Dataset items
Content starts
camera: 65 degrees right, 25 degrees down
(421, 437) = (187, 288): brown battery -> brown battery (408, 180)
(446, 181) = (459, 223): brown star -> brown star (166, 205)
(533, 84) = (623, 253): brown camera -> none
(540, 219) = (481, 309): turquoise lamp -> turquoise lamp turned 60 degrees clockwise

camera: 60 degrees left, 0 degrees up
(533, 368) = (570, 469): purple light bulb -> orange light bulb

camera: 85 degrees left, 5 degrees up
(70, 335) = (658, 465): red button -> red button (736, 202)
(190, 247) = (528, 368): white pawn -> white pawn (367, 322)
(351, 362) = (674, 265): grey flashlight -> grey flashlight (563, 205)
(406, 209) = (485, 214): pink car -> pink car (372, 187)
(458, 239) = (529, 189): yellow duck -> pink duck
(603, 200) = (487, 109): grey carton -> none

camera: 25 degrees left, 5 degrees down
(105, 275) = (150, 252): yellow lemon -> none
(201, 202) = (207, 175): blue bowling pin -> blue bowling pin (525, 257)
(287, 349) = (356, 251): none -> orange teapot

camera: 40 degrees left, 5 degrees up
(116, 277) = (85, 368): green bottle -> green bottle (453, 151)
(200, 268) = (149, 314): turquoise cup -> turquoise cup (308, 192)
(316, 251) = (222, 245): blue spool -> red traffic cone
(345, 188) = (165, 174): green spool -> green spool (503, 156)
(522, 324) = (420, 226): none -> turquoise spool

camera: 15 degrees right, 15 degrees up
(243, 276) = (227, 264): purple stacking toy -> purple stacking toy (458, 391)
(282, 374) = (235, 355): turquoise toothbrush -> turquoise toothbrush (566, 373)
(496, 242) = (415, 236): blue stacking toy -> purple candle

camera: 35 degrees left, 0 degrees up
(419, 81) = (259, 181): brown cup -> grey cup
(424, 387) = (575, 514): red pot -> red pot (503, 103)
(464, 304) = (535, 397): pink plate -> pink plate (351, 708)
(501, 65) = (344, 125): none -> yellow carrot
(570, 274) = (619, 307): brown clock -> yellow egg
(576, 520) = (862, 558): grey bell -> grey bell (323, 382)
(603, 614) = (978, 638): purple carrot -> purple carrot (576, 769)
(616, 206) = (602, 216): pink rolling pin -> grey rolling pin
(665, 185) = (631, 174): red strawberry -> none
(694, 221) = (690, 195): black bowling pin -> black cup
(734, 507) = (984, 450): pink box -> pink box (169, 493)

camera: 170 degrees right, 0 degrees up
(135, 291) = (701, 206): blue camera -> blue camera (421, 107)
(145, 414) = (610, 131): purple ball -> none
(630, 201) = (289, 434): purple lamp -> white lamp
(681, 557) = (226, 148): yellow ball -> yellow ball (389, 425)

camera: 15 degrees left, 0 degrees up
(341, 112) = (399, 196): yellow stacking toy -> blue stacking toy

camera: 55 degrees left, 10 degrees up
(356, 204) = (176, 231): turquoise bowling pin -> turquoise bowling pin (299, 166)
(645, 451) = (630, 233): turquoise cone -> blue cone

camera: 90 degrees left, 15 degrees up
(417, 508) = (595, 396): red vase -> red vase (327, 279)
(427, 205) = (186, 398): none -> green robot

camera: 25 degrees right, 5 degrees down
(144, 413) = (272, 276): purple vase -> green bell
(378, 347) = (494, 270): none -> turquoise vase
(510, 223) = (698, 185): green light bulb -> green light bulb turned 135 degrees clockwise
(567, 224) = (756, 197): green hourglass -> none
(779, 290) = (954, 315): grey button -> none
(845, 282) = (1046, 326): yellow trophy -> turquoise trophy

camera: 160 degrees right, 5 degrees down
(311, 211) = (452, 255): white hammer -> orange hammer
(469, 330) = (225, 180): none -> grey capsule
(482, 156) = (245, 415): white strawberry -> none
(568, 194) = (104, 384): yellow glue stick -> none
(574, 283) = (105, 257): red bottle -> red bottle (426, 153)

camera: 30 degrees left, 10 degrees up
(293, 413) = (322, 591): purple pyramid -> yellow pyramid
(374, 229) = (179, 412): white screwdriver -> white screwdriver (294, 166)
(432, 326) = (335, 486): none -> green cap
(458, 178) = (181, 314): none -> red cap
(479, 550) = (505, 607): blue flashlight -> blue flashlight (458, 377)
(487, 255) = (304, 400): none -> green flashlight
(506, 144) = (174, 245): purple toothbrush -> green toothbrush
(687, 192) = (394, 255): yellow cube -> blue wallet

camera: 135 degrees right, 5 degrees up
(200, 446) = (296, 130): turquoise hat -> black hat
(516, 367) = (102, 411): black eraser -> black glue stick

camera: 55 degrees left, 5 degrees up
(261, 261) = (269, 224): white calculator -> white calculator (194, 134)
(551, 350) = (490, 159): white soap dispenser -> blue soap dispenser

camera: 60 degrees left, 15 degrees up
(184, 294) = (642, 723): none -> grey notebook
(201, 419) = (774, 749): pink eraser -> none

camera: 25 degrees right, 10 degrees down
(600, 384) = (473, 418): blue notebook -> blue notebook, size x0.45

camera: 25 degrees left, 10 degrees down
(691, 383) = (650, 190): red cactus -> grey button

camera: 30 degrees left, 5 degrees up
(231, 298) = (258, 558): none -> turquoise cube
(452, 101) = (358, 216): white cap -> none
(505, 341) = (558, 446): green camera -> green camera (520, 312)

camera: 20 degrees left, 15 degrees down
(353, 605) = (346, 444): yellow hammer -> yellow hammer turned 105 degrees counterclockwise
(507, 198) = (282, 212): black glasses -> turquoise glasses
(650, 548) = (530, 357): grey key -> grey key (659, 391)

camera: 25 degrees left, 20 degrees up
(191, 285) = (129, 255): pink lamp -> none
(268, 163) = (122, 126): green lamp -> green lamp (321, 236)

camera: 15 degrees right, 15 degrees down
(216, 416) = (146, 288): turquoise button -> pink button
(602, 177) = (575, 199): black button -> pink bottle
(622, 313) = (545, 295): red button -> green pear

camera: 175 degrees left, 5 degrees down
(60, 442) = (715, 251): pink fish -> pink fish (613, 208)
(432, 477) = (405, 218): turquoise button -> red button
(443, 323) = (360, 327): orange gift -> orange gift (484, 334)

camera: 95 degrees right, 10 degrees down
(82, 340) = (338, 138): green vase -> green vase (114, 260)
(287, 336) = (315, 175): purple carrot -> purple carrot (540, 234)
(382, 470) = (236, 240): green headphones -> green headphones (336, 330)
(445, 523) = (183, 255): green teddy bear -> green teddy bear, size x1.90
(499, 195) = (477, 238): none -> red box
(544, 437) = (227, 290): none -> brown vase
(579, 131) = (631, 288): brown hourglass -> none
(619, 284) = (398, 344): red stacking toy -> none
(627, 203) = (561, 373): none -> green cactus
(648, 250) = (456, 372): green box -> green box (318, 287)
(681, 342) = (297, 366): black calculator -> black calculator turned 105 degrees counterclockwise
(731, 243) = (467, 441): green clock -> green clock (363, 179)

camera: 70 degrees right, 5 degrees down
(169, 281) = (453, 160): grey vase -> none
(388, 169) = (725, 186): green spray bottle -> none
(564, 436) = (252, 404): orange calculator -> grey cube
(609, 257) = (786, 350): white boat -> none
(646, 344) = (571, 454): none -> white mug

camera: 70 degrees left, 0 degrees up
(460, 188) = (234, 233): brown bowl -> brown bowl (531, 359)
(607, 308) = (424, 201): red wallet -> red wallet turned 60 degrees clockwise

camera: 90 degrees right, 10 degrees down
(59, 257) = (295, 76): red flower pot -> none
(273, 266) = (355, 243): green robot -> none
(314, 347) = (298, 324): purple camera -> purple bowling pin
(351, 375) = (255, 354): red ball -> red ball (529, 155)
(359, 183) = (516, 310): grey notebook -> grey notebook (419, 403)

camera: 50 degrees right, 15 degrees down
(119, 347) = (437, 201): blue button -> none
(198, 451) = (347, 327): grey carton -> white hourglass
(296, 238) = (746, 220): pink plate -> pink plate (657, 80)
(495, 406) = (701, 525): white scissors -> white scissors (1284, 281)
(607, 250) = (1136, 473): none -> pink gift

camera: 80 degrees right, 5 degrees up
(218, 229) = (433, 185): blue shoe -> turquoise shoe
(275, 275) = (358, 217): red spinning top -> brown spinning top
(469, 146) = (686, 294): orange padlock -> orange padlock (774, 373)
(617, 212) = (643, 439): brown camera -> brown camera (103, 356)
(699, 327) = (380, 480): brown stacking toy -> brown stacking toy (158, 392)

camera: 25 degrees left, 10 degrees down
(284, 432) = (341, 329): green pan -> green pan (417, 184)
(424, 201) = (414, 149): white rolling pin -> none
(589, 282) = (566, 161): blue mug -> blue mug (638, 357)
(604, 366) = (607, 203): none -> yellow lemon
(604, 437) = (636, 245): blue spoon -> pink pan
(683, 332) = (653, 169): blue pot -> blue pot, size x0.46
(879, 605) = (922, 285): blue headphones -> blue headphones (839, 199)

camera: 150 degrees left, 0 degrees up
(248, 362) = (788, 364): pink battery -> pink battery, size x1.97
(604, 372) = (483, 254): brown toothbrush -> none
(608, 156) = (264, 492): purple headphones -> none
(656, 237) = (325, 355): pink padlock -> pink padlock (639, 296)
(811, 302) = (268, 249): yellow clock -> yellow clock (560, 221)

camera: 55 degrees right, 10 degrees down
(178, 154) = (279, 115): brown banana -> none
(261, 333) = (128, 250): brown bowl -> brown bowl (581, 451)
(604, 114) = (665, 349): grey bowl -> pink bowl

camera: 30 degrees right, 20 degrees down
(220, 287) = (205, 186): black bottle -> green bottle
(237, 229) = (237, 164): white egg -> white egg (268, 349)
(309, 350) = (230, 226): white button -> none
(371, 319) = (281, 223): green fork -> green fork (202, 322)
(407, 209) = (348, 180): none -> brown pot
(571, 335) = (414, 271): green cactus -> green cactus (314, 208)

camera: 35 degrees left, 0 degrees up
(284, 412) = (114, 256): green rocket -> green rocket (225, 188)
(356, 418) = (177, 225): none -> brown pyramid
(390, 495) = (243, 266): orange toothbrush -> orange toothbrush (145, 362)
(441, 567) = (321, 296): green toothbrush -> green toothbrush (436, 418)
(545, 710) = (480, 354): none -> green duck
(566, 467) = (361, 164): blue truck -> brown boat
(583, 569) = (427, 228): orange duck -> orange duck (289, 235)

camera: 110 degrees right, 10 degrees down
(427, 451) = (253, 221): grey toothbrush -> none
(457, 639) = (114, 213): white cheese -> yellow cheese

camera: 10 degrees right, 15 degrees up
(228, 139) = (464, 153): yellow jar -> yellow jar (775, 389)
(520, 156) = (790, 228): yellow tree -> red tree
Content ends
Exercise prompt: Copy out all lines above that include the string "ball".

Exercise answer:
(145, 414) = (610, 131): purple ball -> none
(681, 557) = (226, 148): yellow ball -> yellow ball (389, 425)
(351, 375) = (255, 354): red ball -> red ball (529, 155)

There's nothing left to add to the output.